• Problem to solve:
All lines from the one with "relocated | Kreisel/türkis" to the end of the data: return those exactly, and only those.

• Listed entries:
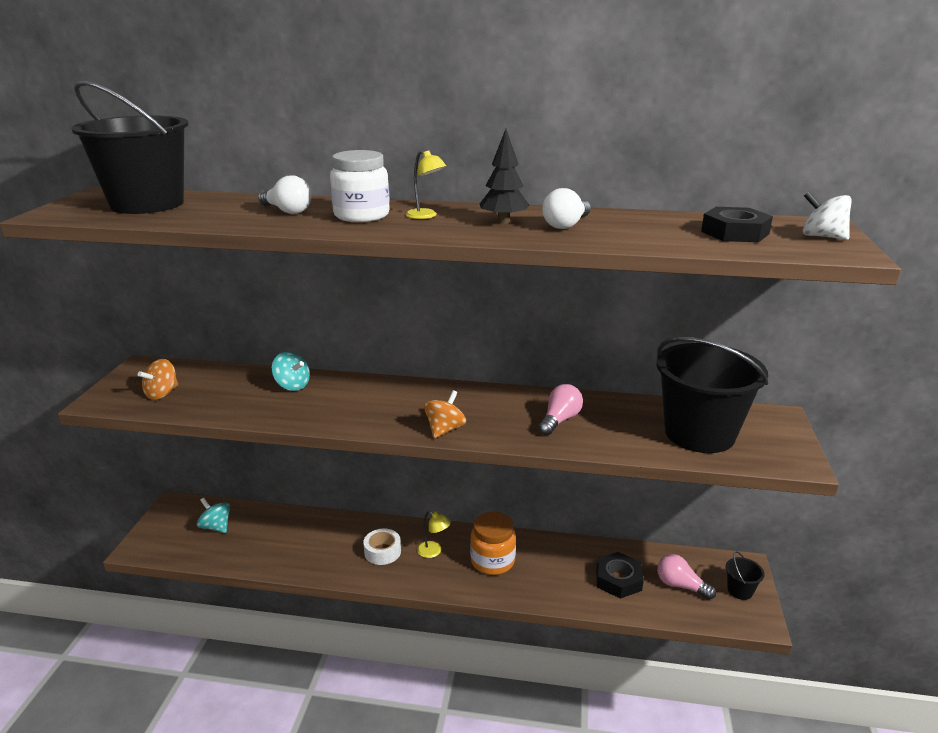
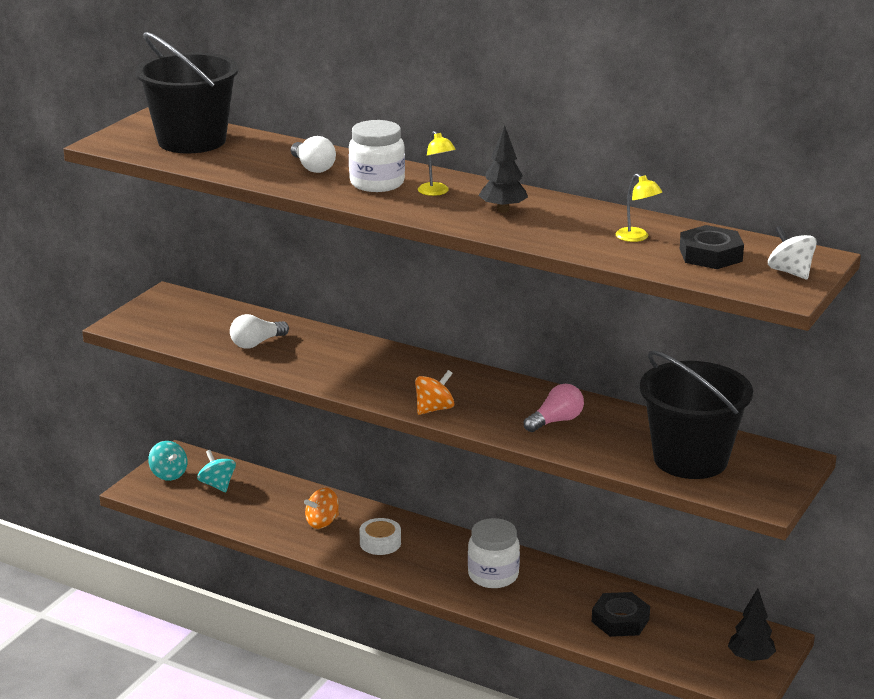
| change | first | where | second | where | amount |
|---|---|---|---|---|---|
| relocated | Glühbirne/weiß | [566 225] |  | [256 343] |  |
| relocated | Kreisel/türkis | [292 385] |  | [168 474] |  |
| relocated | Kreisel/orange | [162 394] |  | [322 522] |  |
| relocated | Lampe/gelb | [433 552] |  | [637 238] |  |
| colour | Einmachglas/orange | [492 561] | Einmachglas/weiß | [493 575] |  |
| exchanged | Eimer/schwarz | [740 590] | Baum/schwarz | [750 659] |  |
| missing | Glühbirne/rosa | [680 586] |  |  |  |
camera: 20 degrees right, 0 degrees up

• Task solution:
| relocated | Kreisel/türkis | [292 385] |  | [168 474] |  |
| relocated | Kreisel/orange | [162 394] |  | [322 522] |  |
| relocated | Lampe/gelb | [433 552] |  | [637 238] |  |
| colour | Einmachglas/orange | [492 561] | Einmachglas/weiß | [493 575] |  |
| exchanged | Eimer/schwarz | [740 590] | Baum/schwarz | [750 659] |  |
| missing | Glühbirne/rosa | [680 586] |  |  |  |
camera: 20 degrees right, 0 degrees up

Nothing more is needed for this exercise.